BEGIN
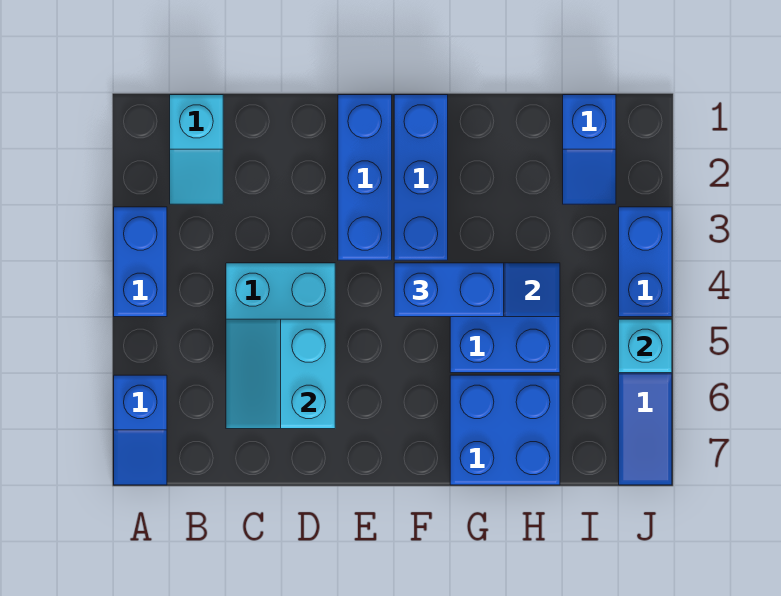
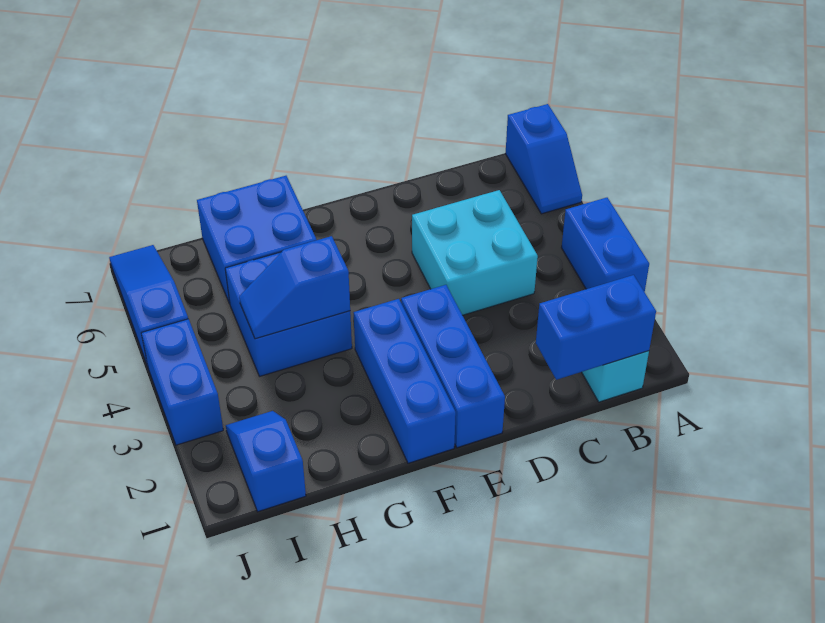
blue slope A6:A7 level 1 top 6 -> blue slope A6:A7 level 1 top 7
cyan slope C5:D6 level 2 top D -> none
blue brick F4:G4 level 3 -> blue brick B1:C1 level 2
cyan brick J5 level 2 -> none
END
Copy out, from the material above, each line in which the string "blue" is found.

blue slope A6:A7 level 1 top 6 -> blue slope A6:A7 level 1 top 7
blue brick F4:G4 level 3 -> blue brick B1:C1 level 2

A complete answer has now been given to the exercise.